> _Exercise prompt_:
From the first line to the last, please print the entries exactly, omitting pictures.
═════ Raw data ═════
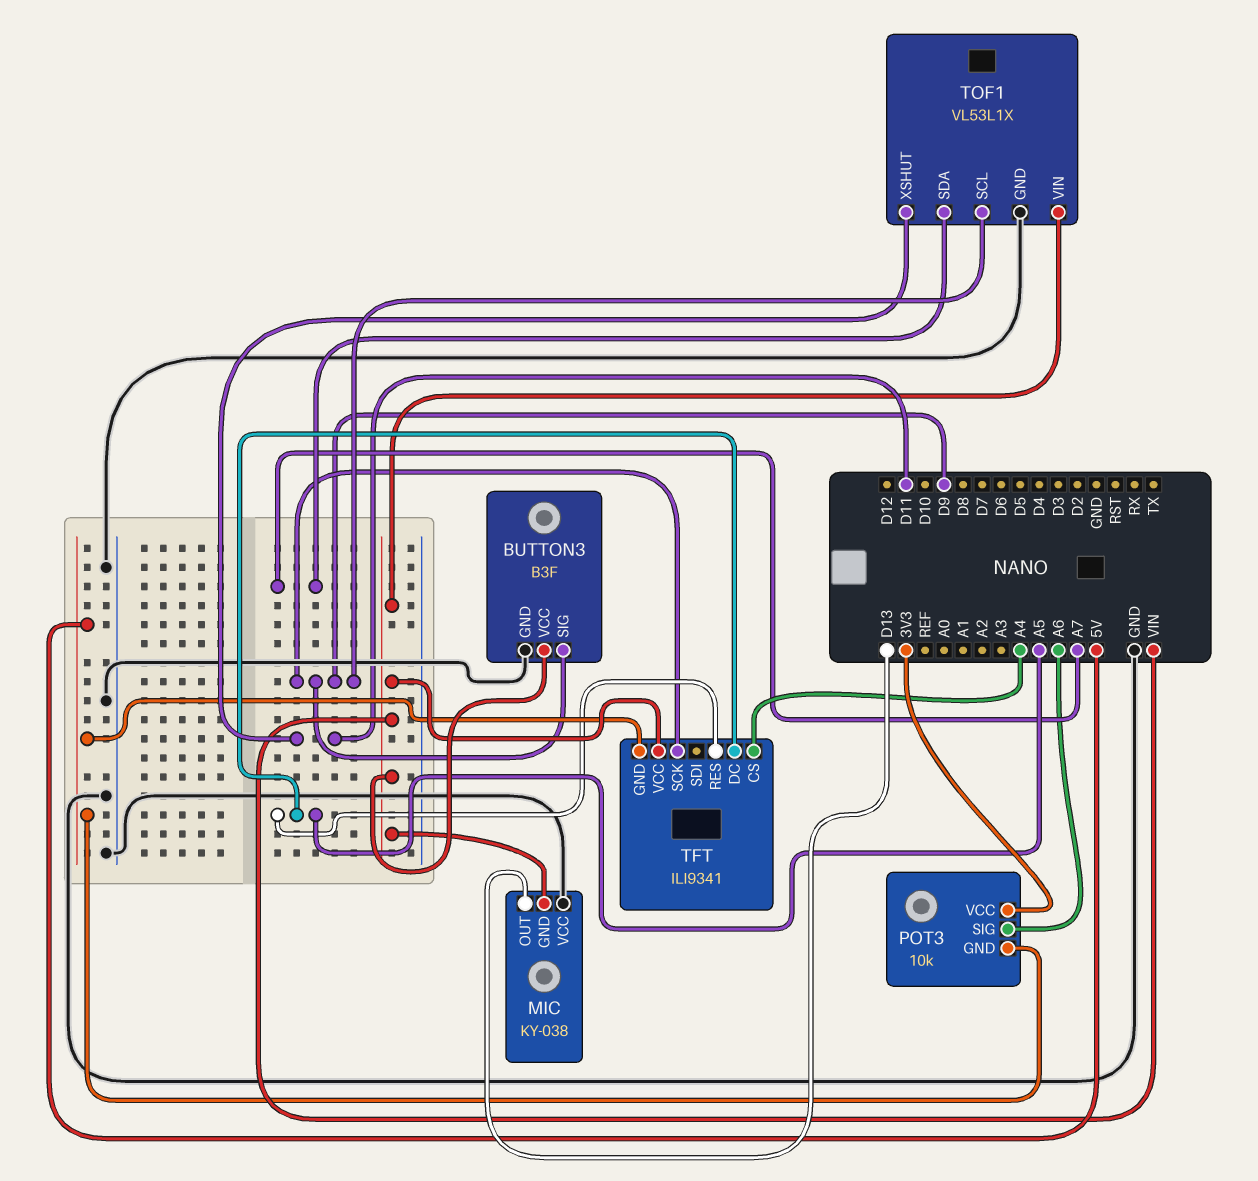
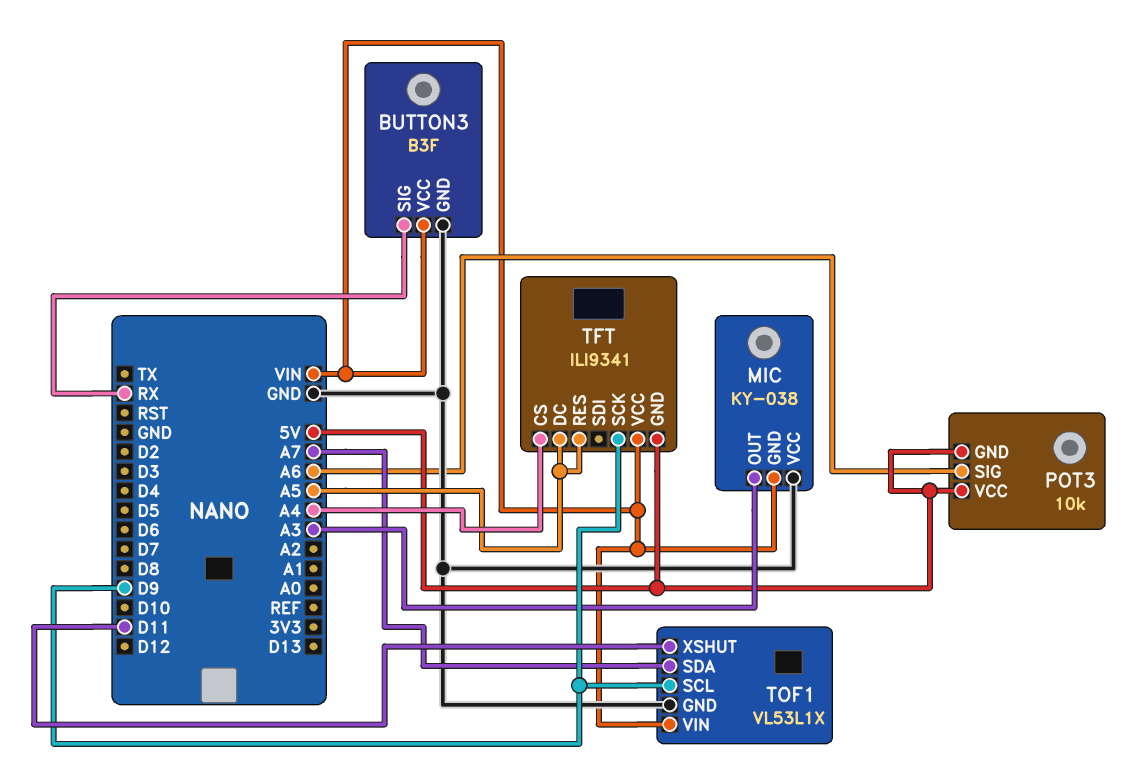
BUTTON3 pin SIG: D9 -> RX
MIC pin OUT: D13 -> A3
POT3 pin VCC: 3V3 -> 5V

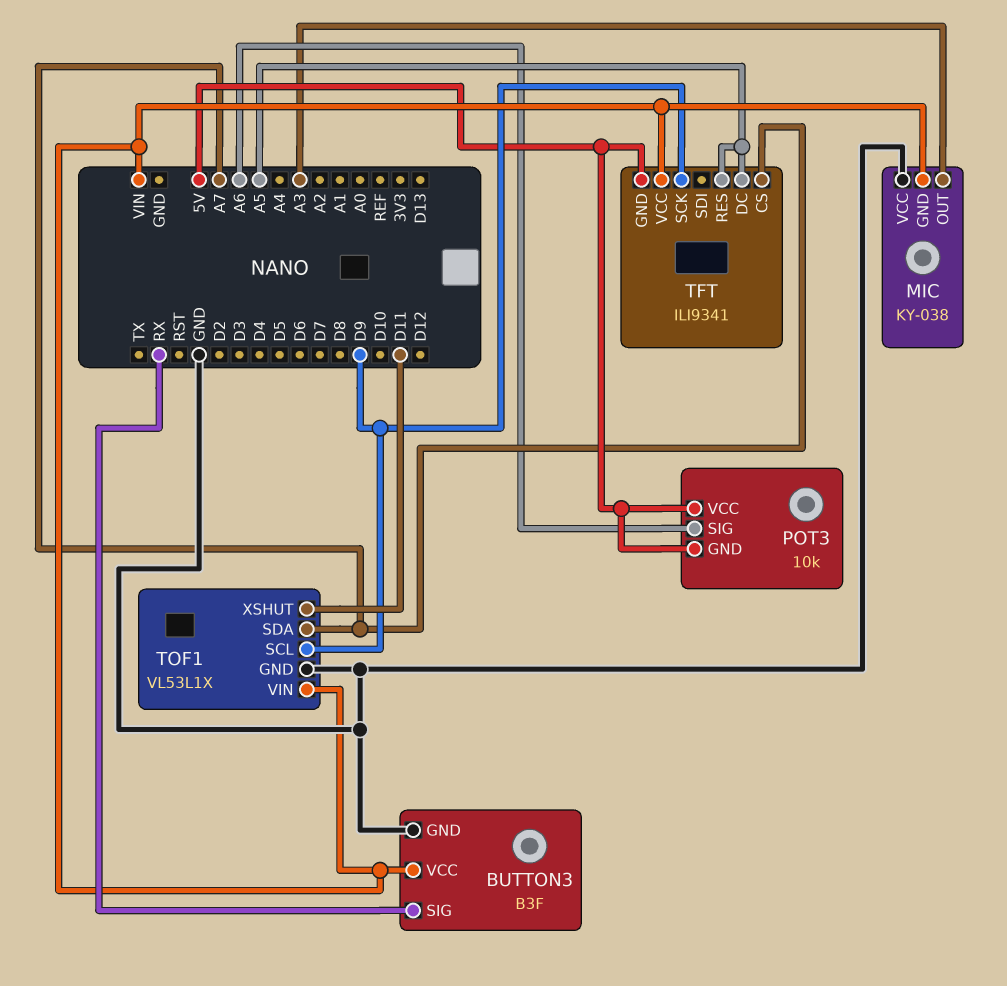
TFT pin CS: A4 -> A7

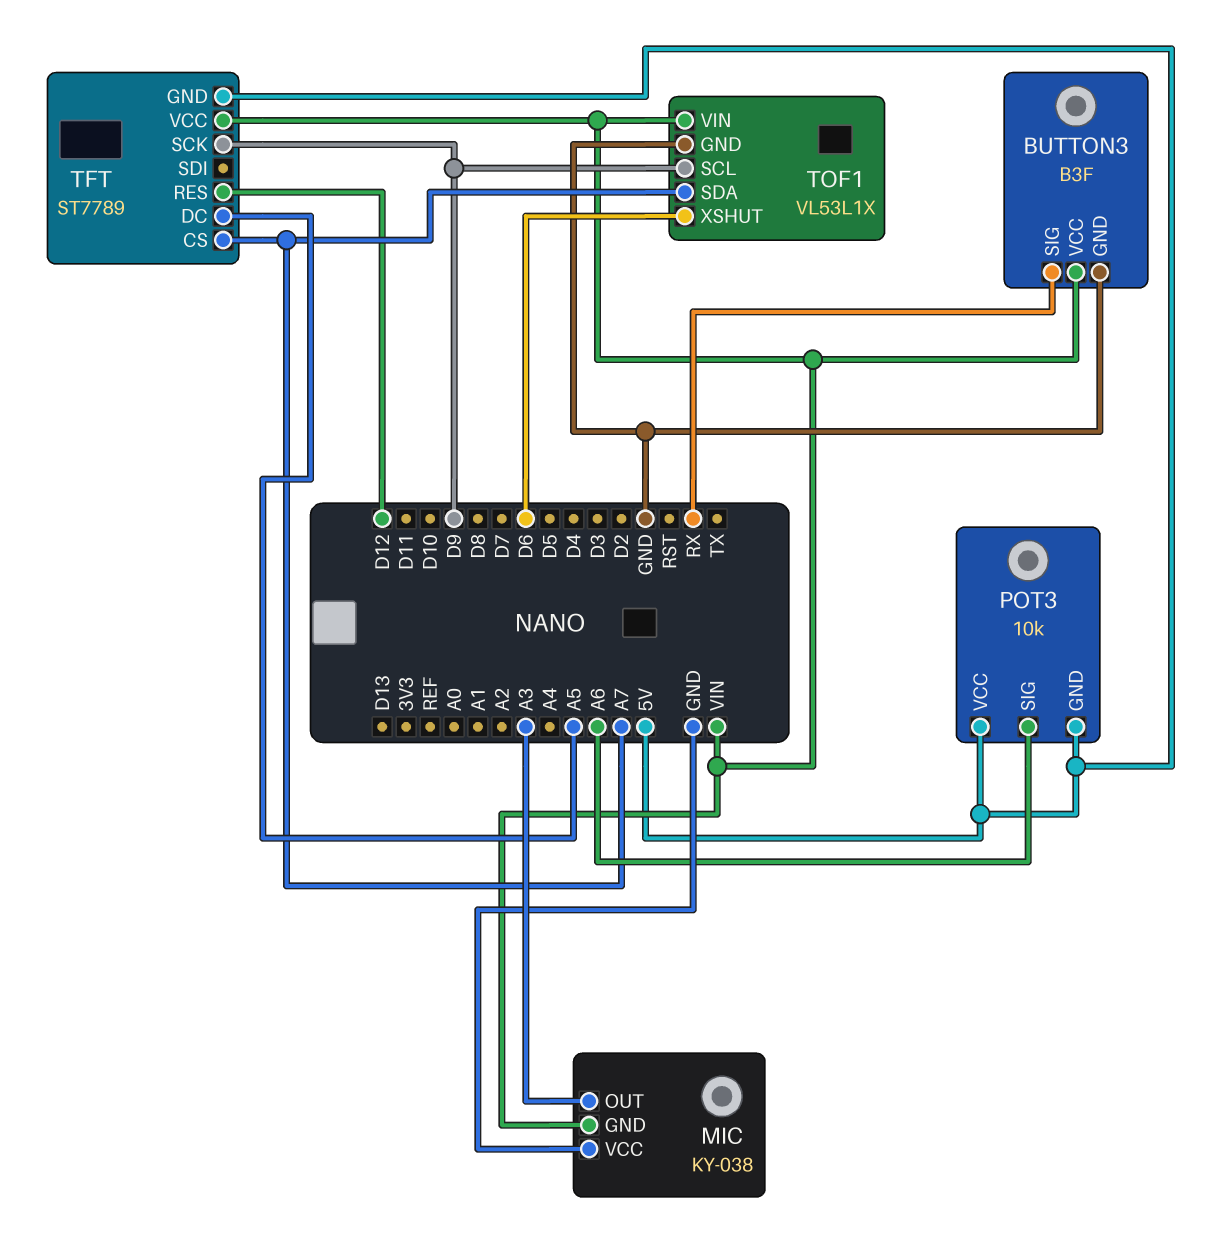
TFT: ILI9341 -> ST7789
TFT pin RES: A5 -> D12
TOF1 pin XSHUT: D11 -> D6

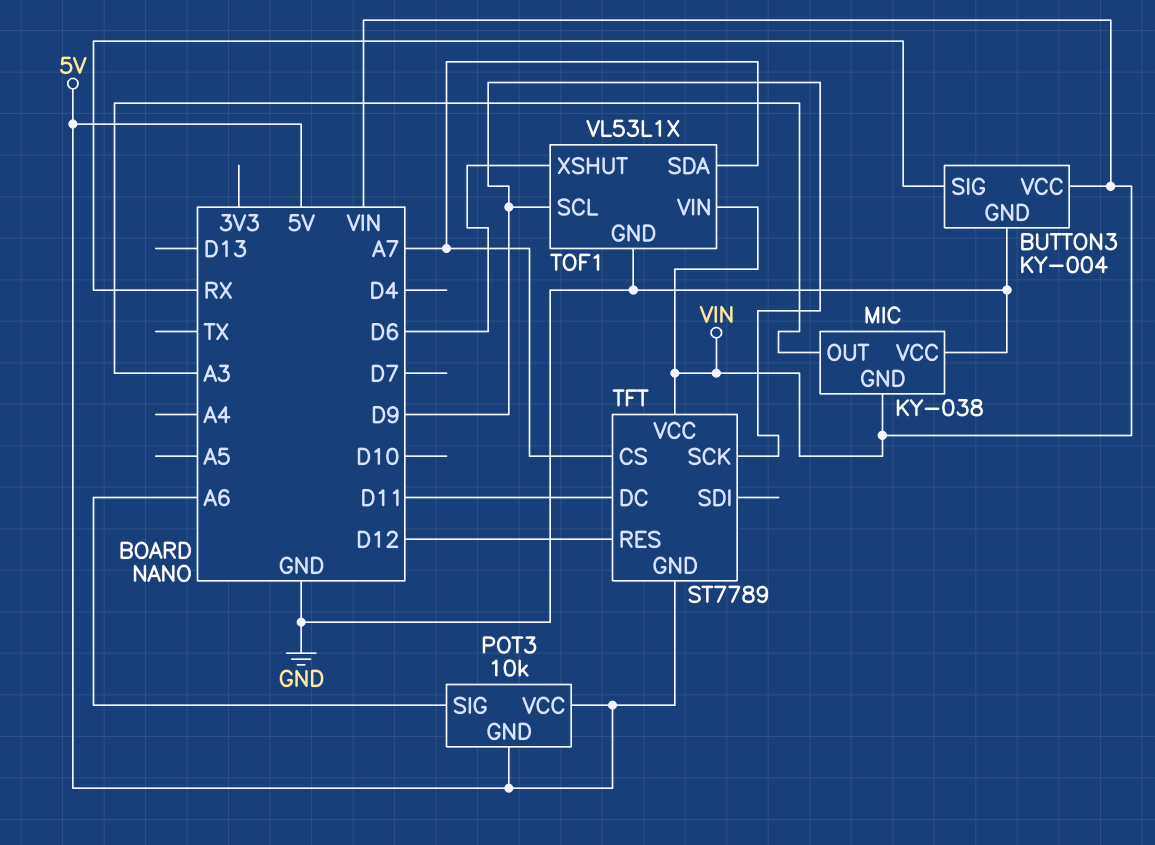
BUTTON3: B3F -> KY-004
TFT pin DC: A5 -> D11

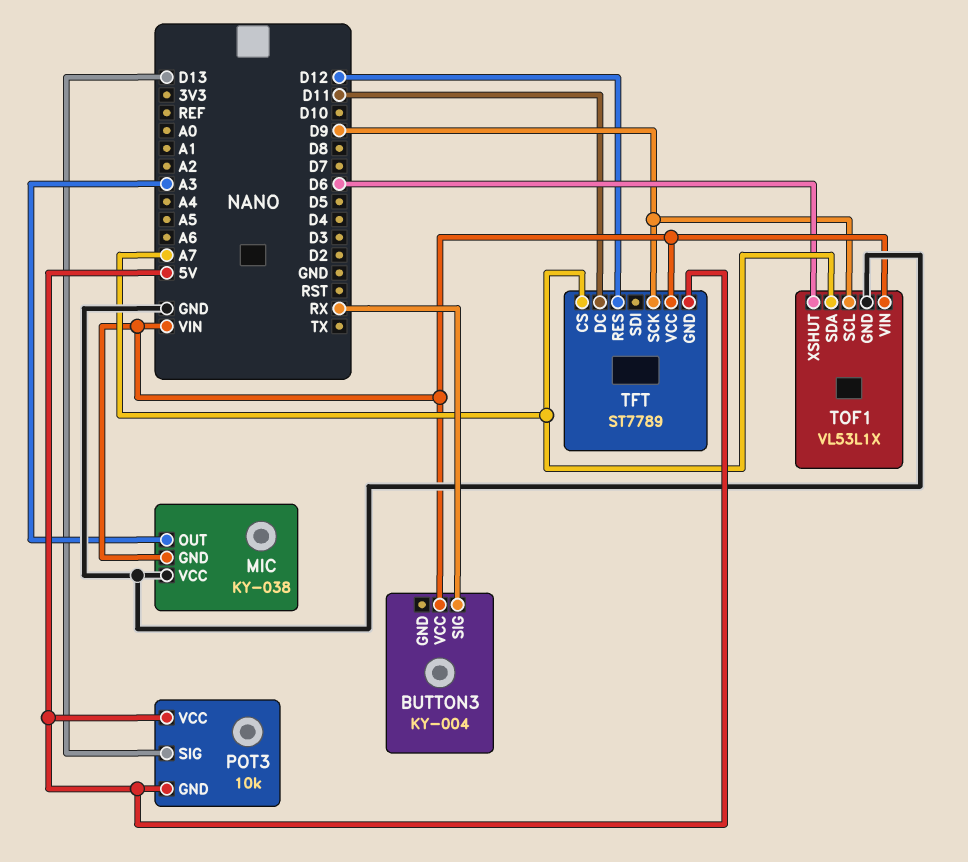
BUTTON3 pin GND: GND -> none
POT3 pin SIG: A6 -> D13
═════
> _Written response_:
BUTTON3 pin SIG: D9 -> RX
MIC pin OUT: D13 -> A3
POT3 pin VCC: 3V3 -> 5V

TFT pin CS: A4 -> A7

TFT: ILI9341 -> ST7789
TFT pin RES: A5 -> D12
TOF1 pin XSHUT: D11 -> D6

BUTTON3: B3F -> KY-004
TFT pin DC: A5 -> D11

BUTTON3 pin GND: GND -> none
POT3 pin SIG: A6 -> D13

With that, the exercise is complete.